[Start of Attachment]

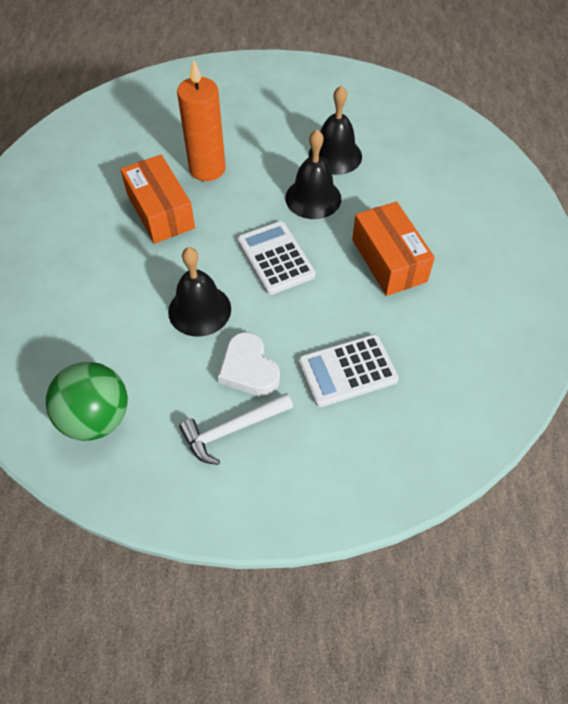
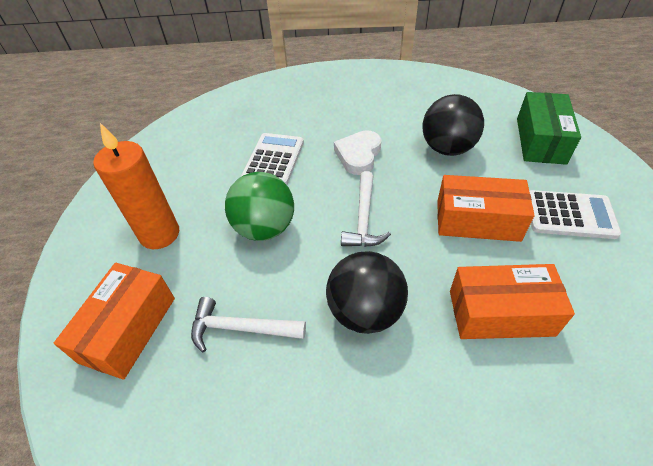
black ball: 0 -> 2
black bell: 3 -> 0
green box: 0 -> 1
orange box: 2 -> 3
white hammer: 1 -> 2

[End of Attachment]

WHAT YOU HAVE TO DO => From the line holding "black bell: 3 -> 0" to the last line of the entries above, restate each line exactly; include both ends and omit everything else.

EXERCISE ANSWER =>
black bell: 3 -> 0
green box: 0 -> 1
orange box: 2 -> 3
white hammer: 1 -> 2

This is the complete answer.